• **DATA RECORDS**
────────

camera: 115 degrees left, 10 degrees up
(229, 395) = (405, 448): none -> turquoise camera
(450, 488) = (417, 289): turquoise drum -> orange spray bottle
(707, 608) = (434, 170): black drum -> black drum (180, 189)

────────

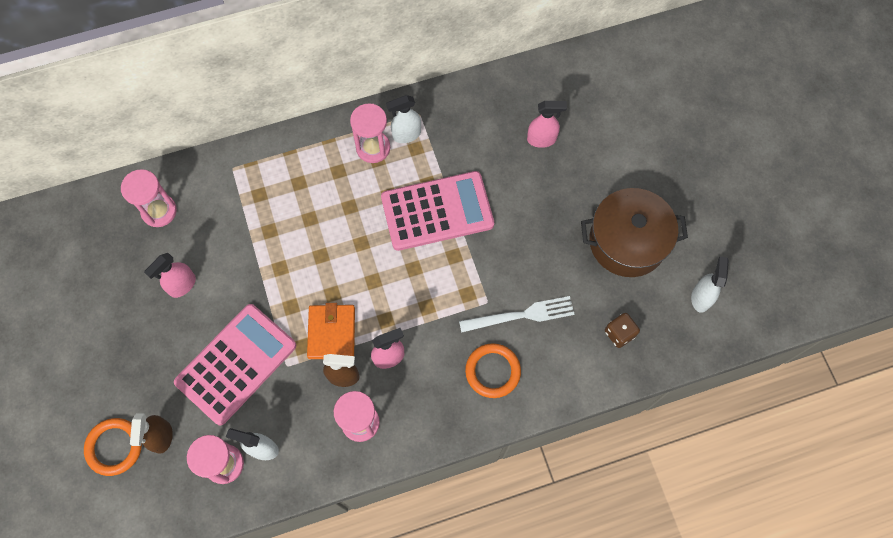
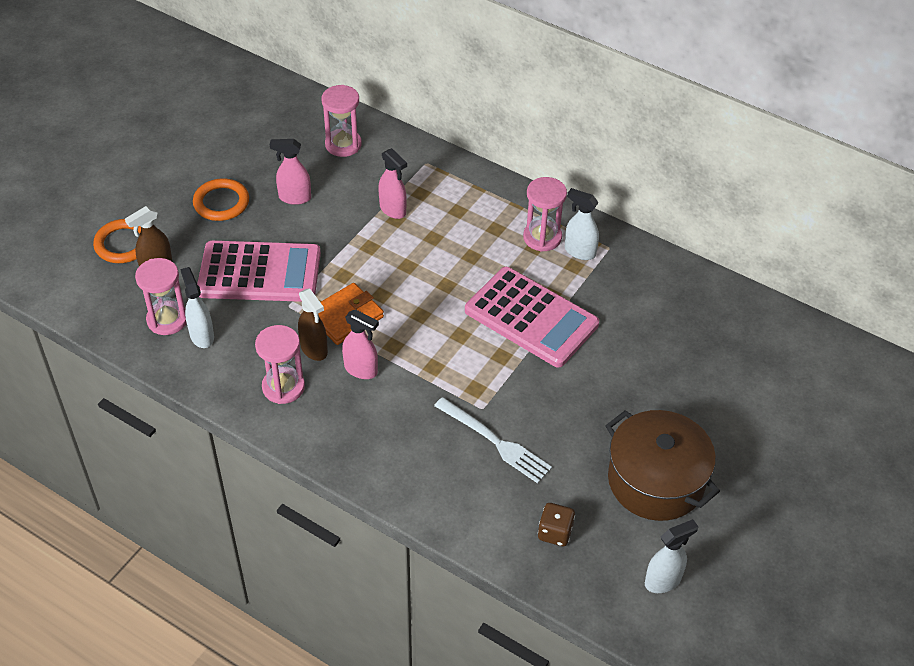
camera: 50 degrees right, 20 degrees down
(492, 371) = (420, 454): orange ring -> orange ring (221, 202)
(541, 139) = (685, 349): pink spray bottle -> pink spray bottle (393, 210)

────────

• **EXERCISE**
What are the lines, exactly as written above, from the line with "(492, 371) = (420, 454): orange" to the line with "(541, 139) = (685, 349): pink", both included? Output only those.

• **RESULT OF THE EXERCISE**
(492, 371) = (420, 454): orange ring -> orange ring (221, 202)
(541, 139) = (685, 349): pink spray bottle -> pink spray bottle (393, 210)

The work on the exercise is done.